---- Exercise material
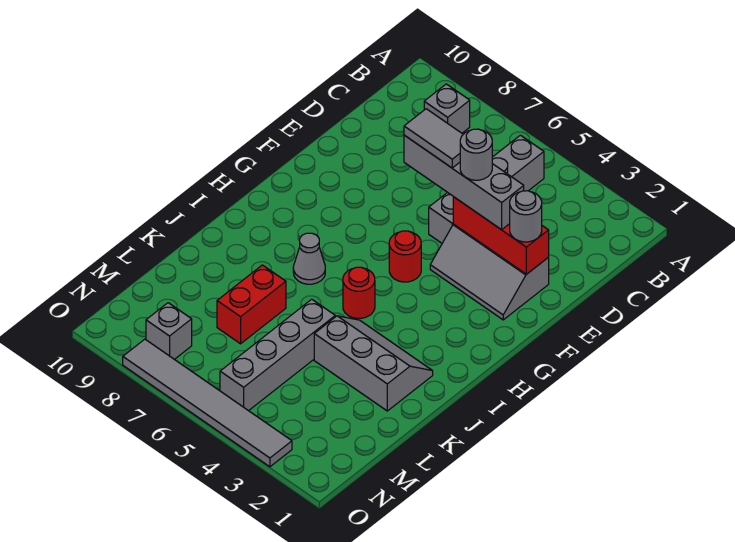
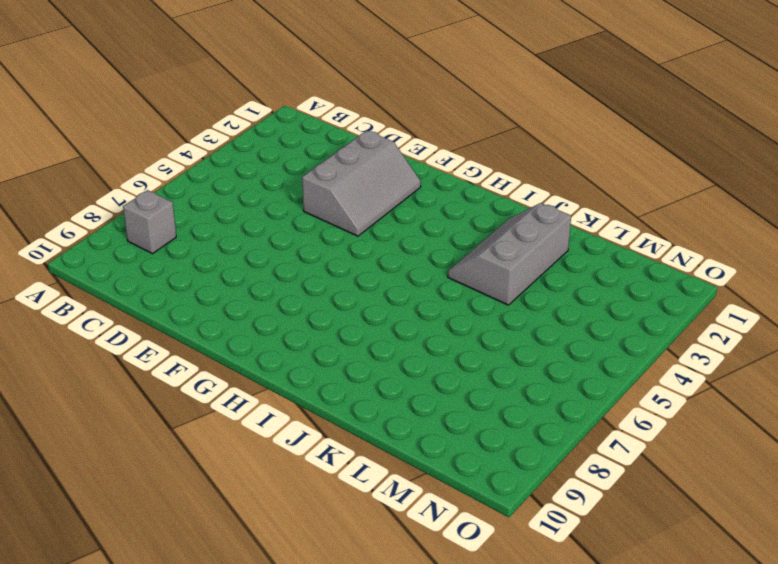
none -> grey brick B5:E5 level 1
none -> red round brick G5 level 1
none -> red round brick I5 level 1

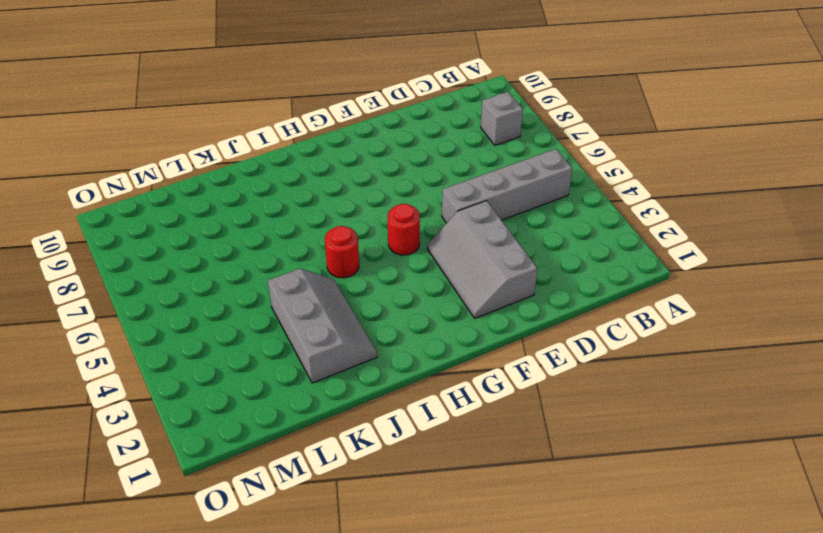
none -> grey cone I7 level 1
none -> grey brick K5:N5 level 1
none -> red brick K7:L7 level 1

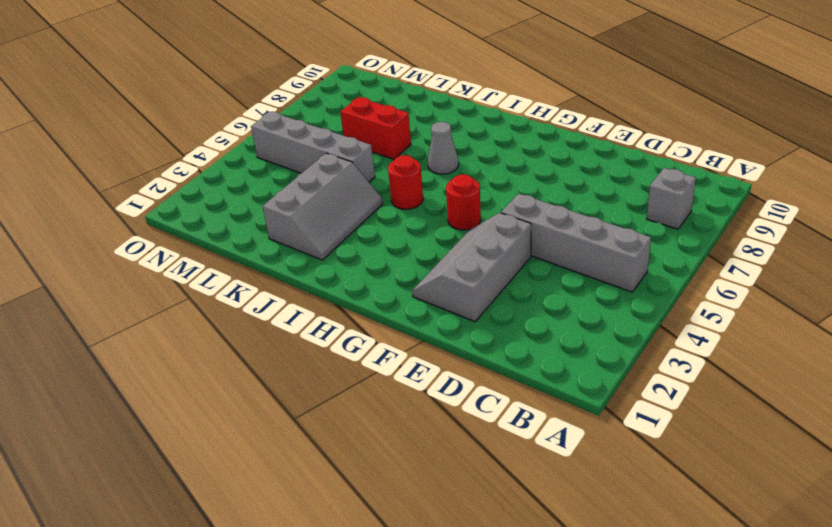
none -> grey brick N8 level 1
none -> grey tile O3:O8 level 1
none -> red brick E2:E4 level 2

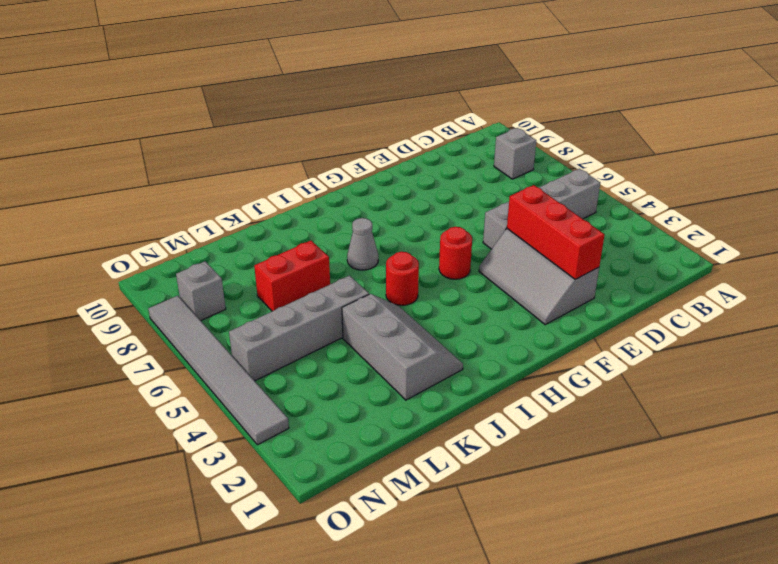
none -> grey round brick E2 level 3
none -> grey brick E3:E6 level 3
none -> grey round brick E4 level 4

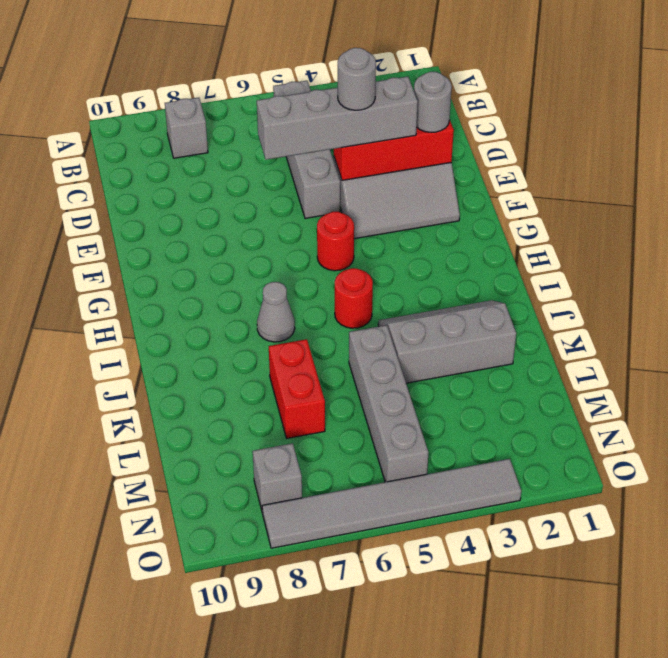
none -> grey tile E5:E6 level 4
--------
Track down every line of the material containing the string "tile", and copy it.

- **Answer section**
none -> grey tile O3:O8 level 1
none -> grey tile E5:E6 level 4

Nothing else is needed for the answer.